What is expected: Transcribe exactly the stretch of lines beginning at the one containing "camera: 30 degrees right, 0 degrees up" and closing with the last line of the entries below. Omit images.

(Scene difference descriptions)
※
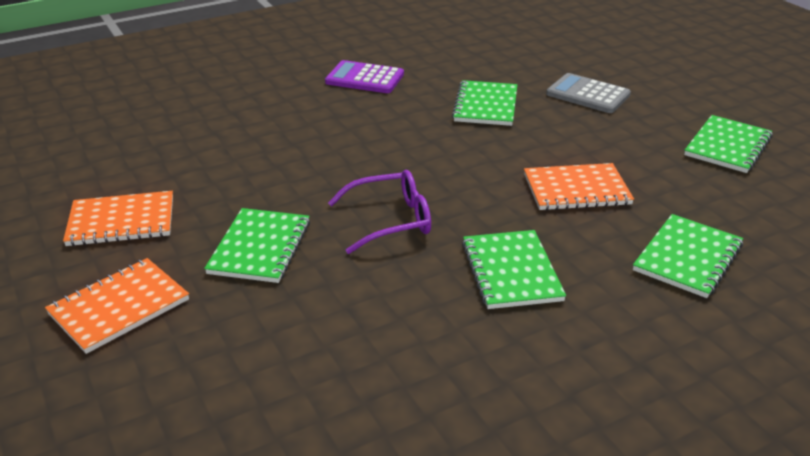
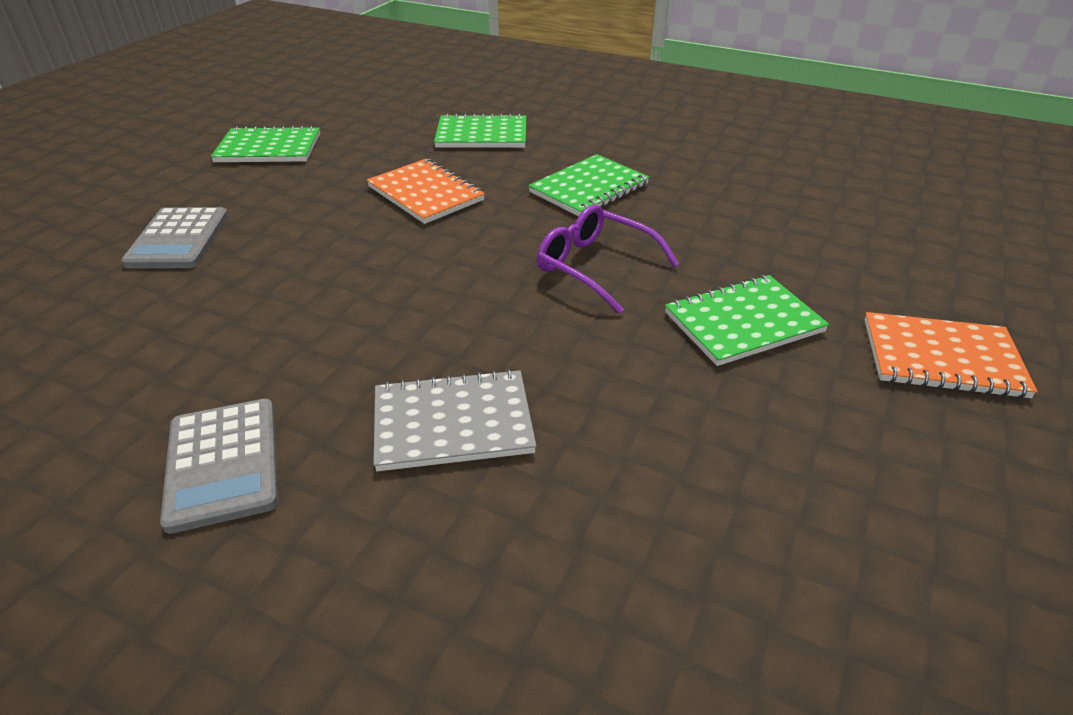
camera: 125 degrees left, 5 degrees up
(121, 221) = (871, 467): orange notebook -> none
(317, 128) = (453, 423): none -> grey notebook
(364, 78) = (223, 463): purple calculator -> grey calculator
(486, 105) = (261, 300): green notebook -> none

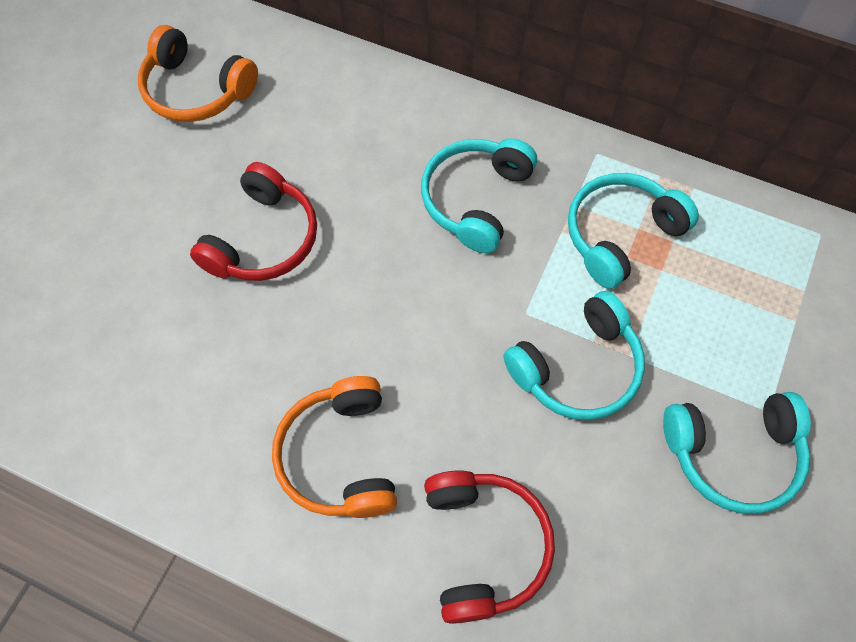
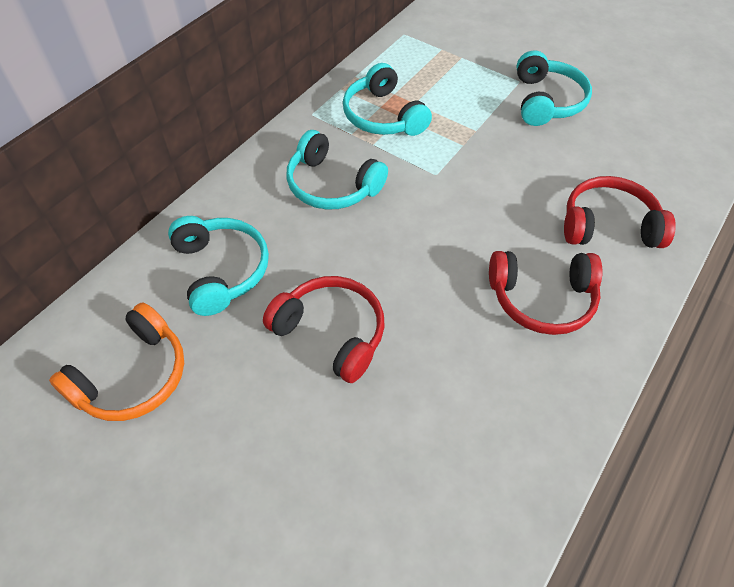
camera: 80 degrees left, 10 degrees down
(340, 456) = (542, 299): orange headphones -> red headphones
(577, 368) = (482, 156): turquoise headphones -> turquoise headphones (221, 270)

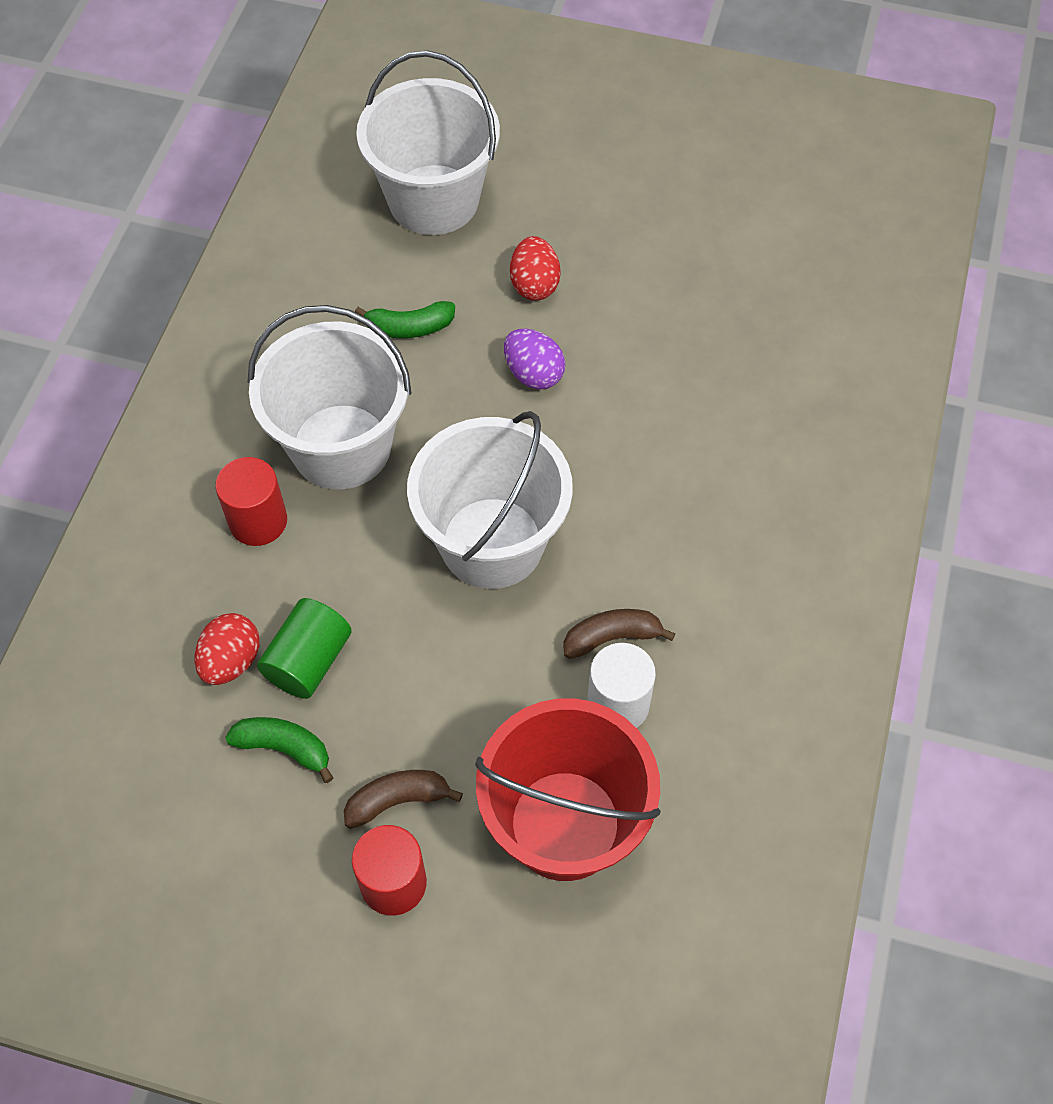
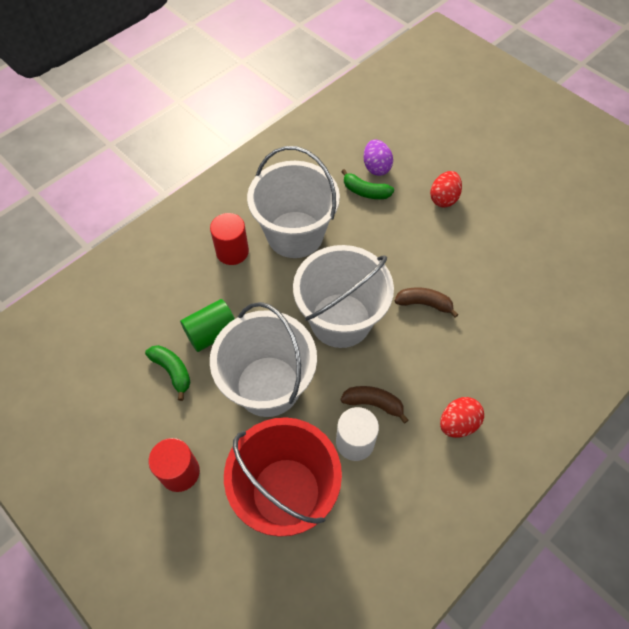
camera: 30 degrees right, 0 degrees up
(231, 661) = (176, 314): red egg -> red egg (458, 423)
(397, 800) = (209, 429): brown banana -> brown banana (424, 304)
(433, 200) = (416, 134): white bucket -> white bucket (268, 386)
(533, 374) = (415, 243): purple egg -> purple egg (376, 167)

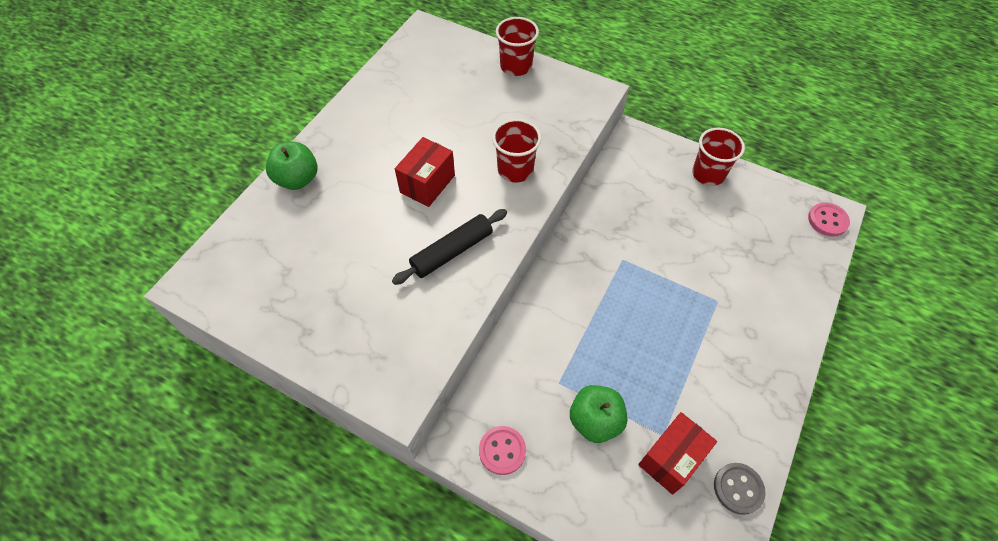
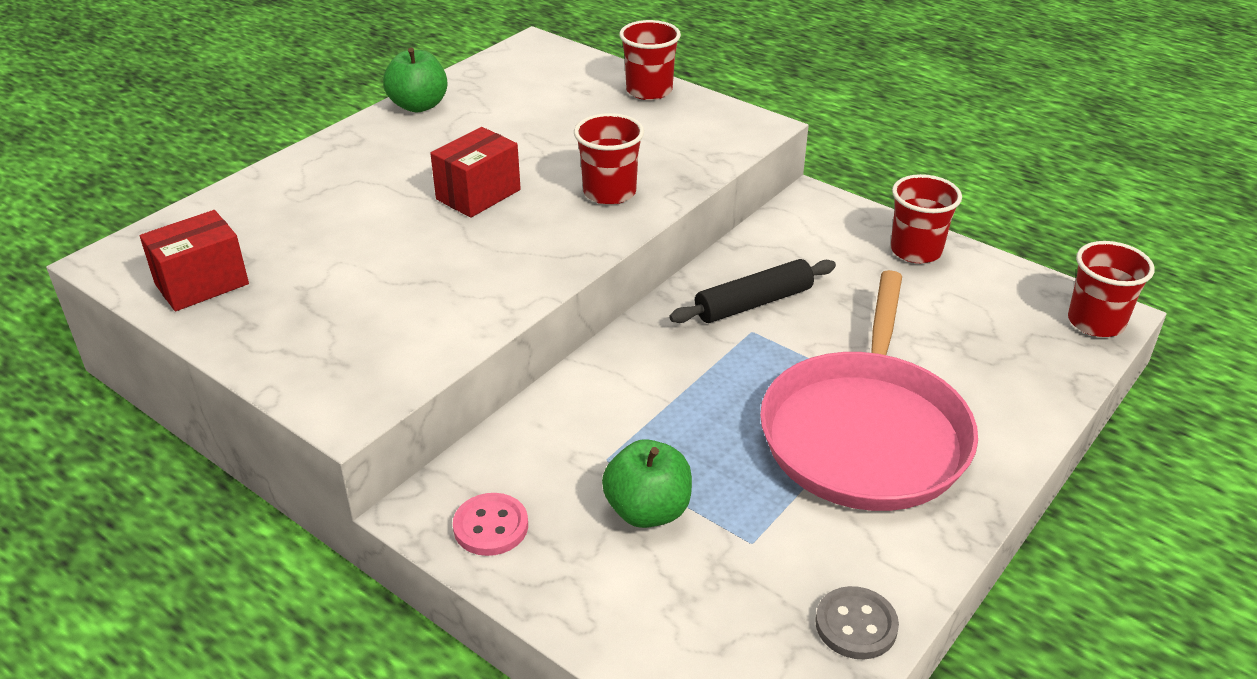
camera: 10 degrees right, 20 degrees down
(297, 179) = (301, 173): green apple -> green apple (418, 105)
(452, 251) = (486, 266): black rolling pin -> black rolling pin (753, 303)
(671, 459) = (755, 572): red box -> red box (202, 284)
(711, 335) = (865, 433): none -> pink pan
(827, 220) = (1096, 322): pink button -> red cup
※
Task solution:
camera: 30 degrees right, 0 degrees up
(231, 661) = (176, 314): red egg -> red egg (458, 423)
(397, 800) = (209, 429): brown banana -> brown banana (424, 304)
(433, 200) = (416, 134): white bucket -> white bucket (268, 386)
(533, 374) = (415, 243): purple egg -> purple egg (376, 167)

camera: 10 degrees right, 20 degrees down
(297, 179) = (301, 173): green apple -> green apple (418, 105)
(452, 251) = (486, 266): black rolling pin -> black rolling pin (753, 303)
(671, 459) = (755, 572): red box -> red box (202, 284)
(711, 335) = (865, 433): none -> pink pan
(827, 220) = (1096, 322): pink button -> red cup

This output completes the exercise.